### [What you need to do]
Copy every record verbatim. Leave the pictures out.

### [Excerpted records]
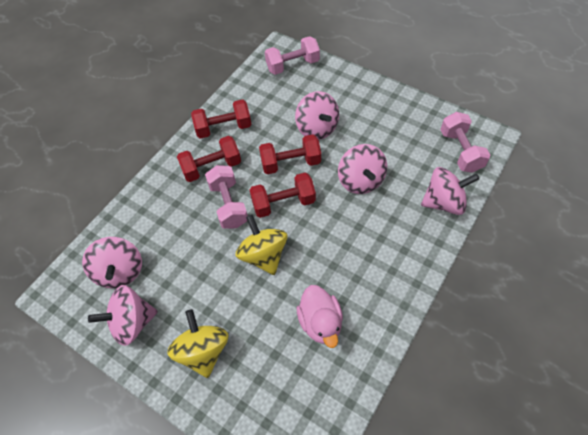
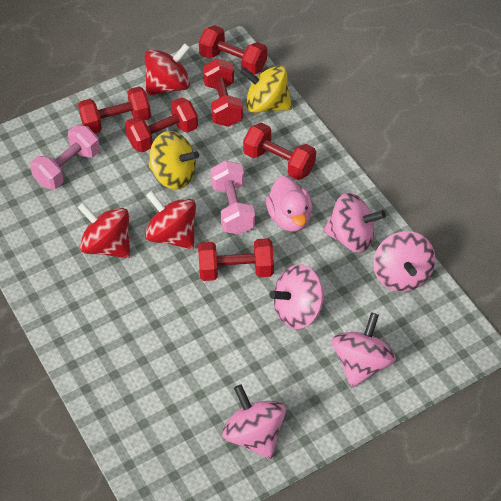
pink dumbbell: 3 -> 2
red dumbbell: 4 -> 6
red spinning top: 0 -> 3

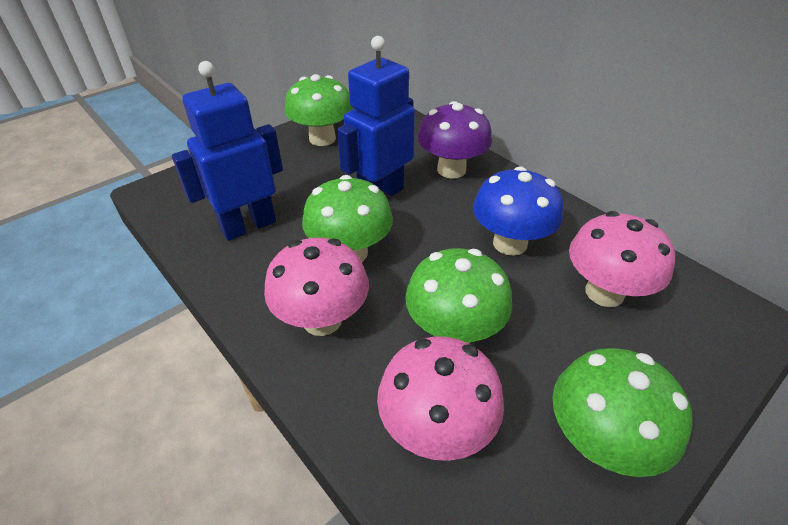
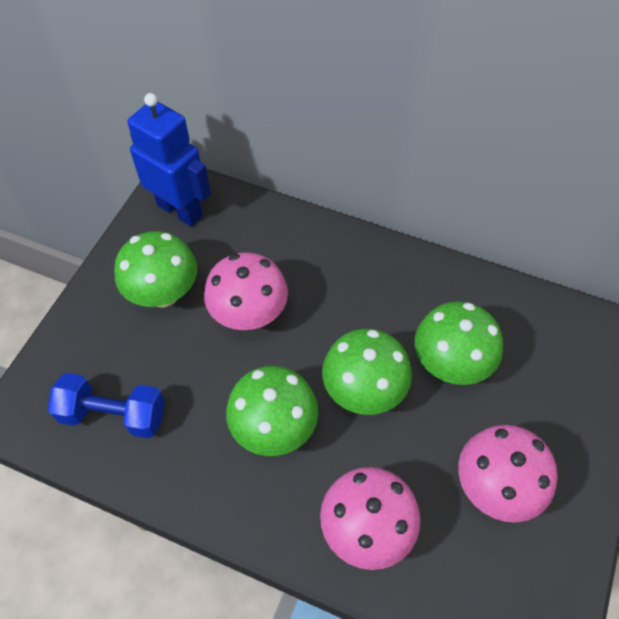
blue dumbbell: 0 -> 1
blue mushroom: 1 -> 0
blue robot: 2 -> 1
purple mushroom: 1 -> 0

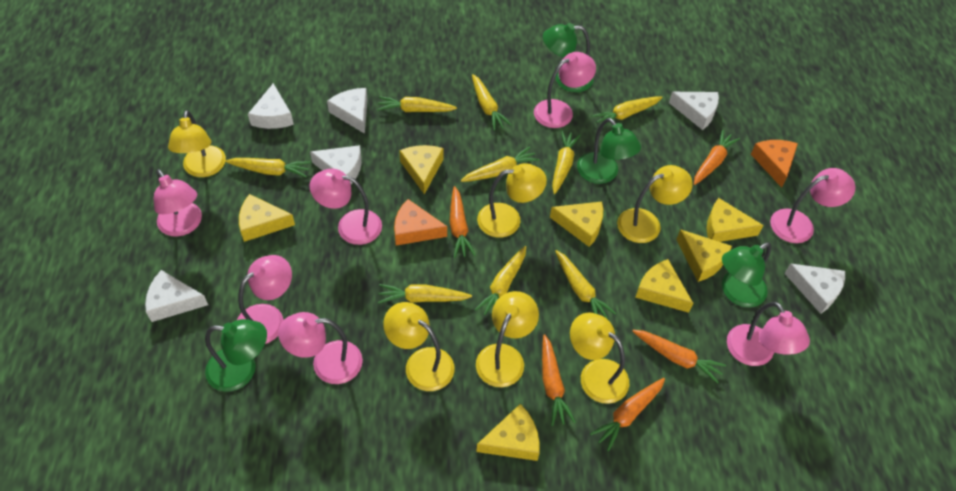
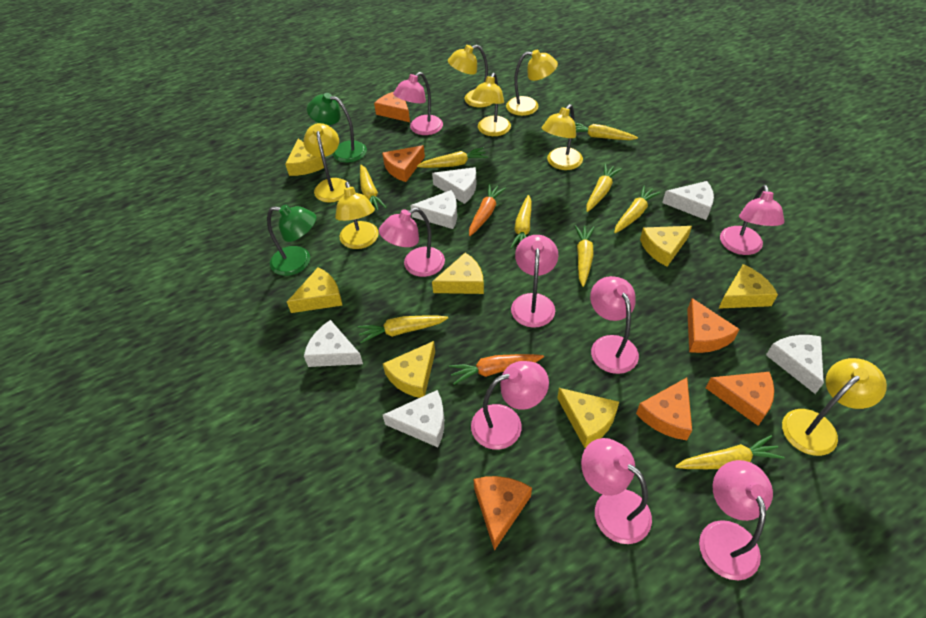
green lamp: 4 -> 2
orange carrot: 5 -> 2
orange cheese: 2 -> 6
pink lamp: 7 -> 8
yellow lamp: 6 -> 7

### [Answer to the exercise]
pink dumbbell: 3 -> 2
red dumbbell: 4 -> 6
red spinning top: 0 -> 3

blue dumbbell: 0 -> 1
blue mushroom: 1 -> 0
blue robot: 2 -> 1
purple mushroom: 1 -> 0

green lamp: 4 -> 2
orange carrot: 5 -> 2
orange cheese: 2 -> 6
pink lamp: 7 -> 8
yellow lamp: 6 -> 7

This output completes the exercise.